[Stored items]
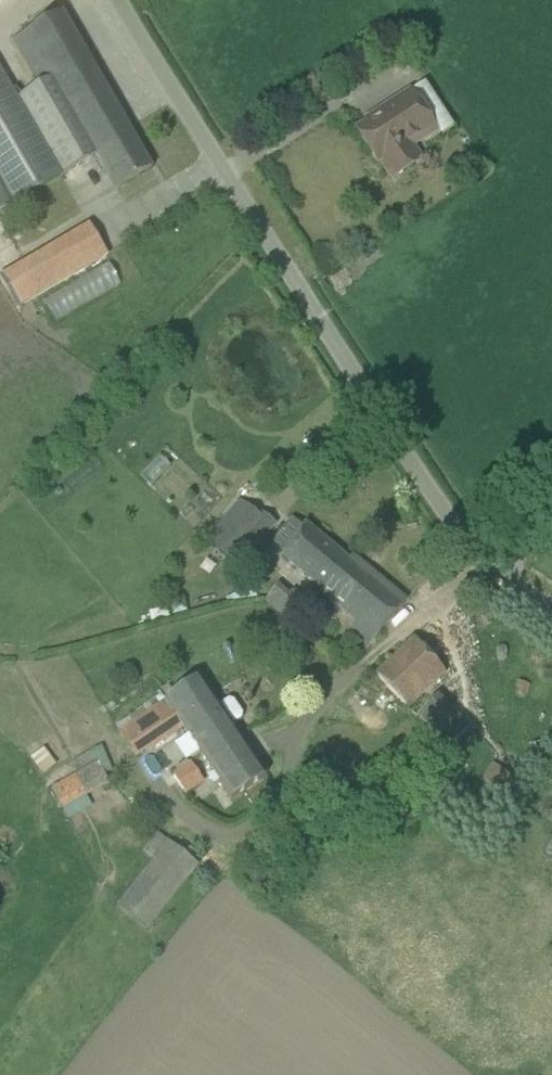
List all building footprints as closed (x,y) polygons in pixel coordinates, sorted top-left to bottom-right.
[(97,156),(117,191),(151,171),(61,14),(12,42),(37,87),(15,100),(0,73),(0,211),(97,156)] [(410,92),(377,114),(381,122),(373,127),(370,122),(356,131),(377,164),(380,162),(392,180),(421,161),(409,143),(433,127),(410,92)] [(22,303),(113,259),(96,225),(6,268),(22,303)] [(59,318),(121,282),(109,261),(47,297),(59,318)] [(254,491),(263,498),(268,491),(260,484),(254,491)] [(244,506),(226,529),(217,522),(203,540),(230,562),(243,545),(254,553),(276,526),(261,514),(258,517),(244,506)] [(322,592),(348,561),(308,527),(306,530),(292,519),(272,544),(285,555),(282,558),(322,592)] [(376,639),(403,606),(348,561),(322,592),(358,621),(356,623),(376,639)] [(278,586),(264,604),(293,627),(307,610),(290,596),(278,586)] [(488,614),(479,616),(482,627),(491,625),(488,614)] [(445,674),(413,640),(376,676),(409,709),(445,674)] [(266,777),(232,727),(242,720),(242,715),(233,702),(228,701),(219,707),(199,678),(118,733),(135,757),(144,751),(146,753),(182,729),(231,801),(266,777)] [(530,686),(517,682),(513,694),(527,698),(530,686)] [(434,700),(420,719),(442,734),(456,715),(434,700)] [(46,748),(32,758),(43,774),(58,764),(46,748)] [(98,763),(52,786),(64,810),(110,787),(98,763)] [(185,795),(203,782),(191,764),(173,777),(185,795)] [(474,789),(479,794),(492,803),(505,787),(511,778),(493,764),(474,789)] [(432,779),(432,789),(444,790),(444,779),(432,779)] [(199,866),(158,833),(145,850),(155,858),(118,905),(148,930),(199,866)]
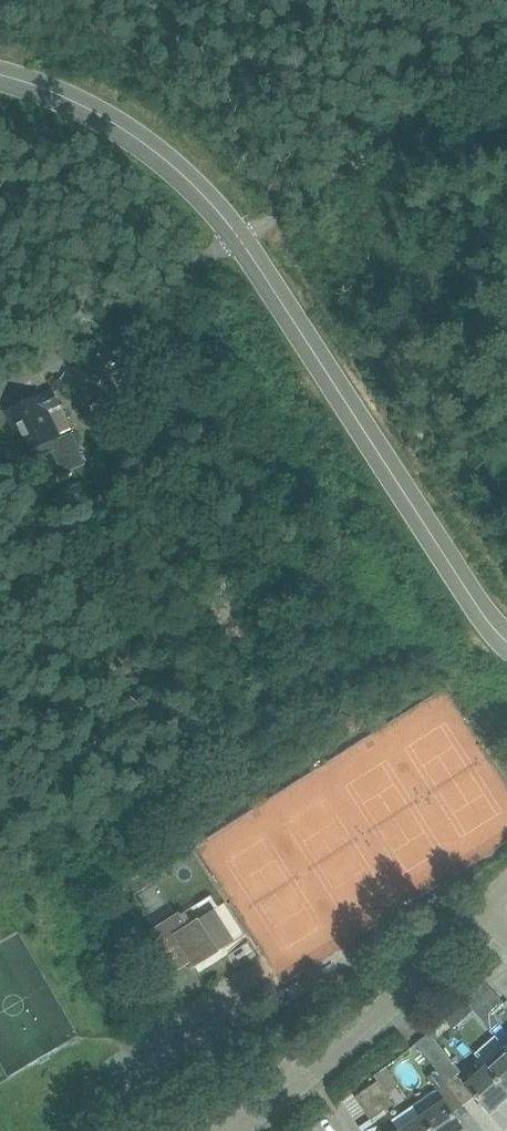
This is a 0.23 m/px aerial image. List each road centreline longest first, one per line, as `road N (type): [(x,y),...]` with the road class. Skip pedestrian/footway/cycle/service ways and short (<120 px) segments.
road 1 (unclassified): [(0,78),(90,111),(193,183),(268,280),(506,644)]
road 2 (track): [(0,382),(506,67)]
road 3 (unclassified): [(235,1130),(310,1078),(487,917)]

Exercise: The reply should hold every entry above, given again exactly, but not a single picture.

Expected answer:
List all building footprints as closed (x,y) polygons in pixel coordinates, sorted top-left to bottom-right.
[(97,156),(117,191),(151,171),(61,14),(12,42),(37,87),(15,100),(0,73),(0,211),(97,156)] [(410,92),(377,114),(381,122),(373,127),(370,122),(356,131),(377,164),(380,162),(392,180),(421,161),(409,143),(433,127),(410,92)] [(22,303),(113,259),(96,225),(6,268),(22,303)] [(59,318),(121,282),(109,261),(47,297),(59,318)] [(254,491),(263,498),(268,491),(260,484),(254,491)] [(244,506),(226,529),(217,522),(203,540),(230,562),(243,545),(254,553),(276,526),(261,514),(258,517),(244,506)] [(322,592),(348,561),(308,527),(306,530),(292,519),(272,544),(285,555),(282,558),(322,592)] [(376,639),(403,606),(348,561),(322,592),(358,621),(356,623),(376,639)] [(278,586),(264,604),(293,627),(307,610),(290,596),(278,586)] [(488,614),(479,616),(482,627),(491,625),(488,614)] [(445,674),(413,640),(376,676),(409,709),(445,674)] [(266,777),(232,727),(242,720),(242,715),(233,702),(228,701),(219,707),(199,678),(118,733),(135,757),(144,751),(146,753),(182,729),(231,801),(266,777)] [(530,686),(517,682),(513,694),(527,698),(530,686)] [(434,700),(420,719),(442,734),(456,715),(434,700)] [(46,748),(32,758),(43,774),(58,764),(46,748)] [(98,763),(52,786),(64,810),(110,787),(98,763)] [(185,795),(203,782),(191,764),(173,777),(185,795)] [(474,789),(479,794),(492,803),(505,787),(511,778),(493,764),(474,789)] [(432,779),(432,789),(444,790),(444,779),(432,779)] [(199,866),(158,833),(145,850),(155,858),(118,905),(148,930),(199,866)]
This is a 0.23 m/px aerial image. List each road centreline longest first, one per line, as `road N (type): [(x,y),...]` with the road class. Skip pedestrian/footway/cycle/service ways and short (<120 px) segments.
road 1 (unclassified): [(0,78),(90,111),(193,183),(268,280),(506,644)]
road 2 (track): [(0,382),(506,67)]
road 3 (unclassified): [(235,1130),(310,1078),(487,917)]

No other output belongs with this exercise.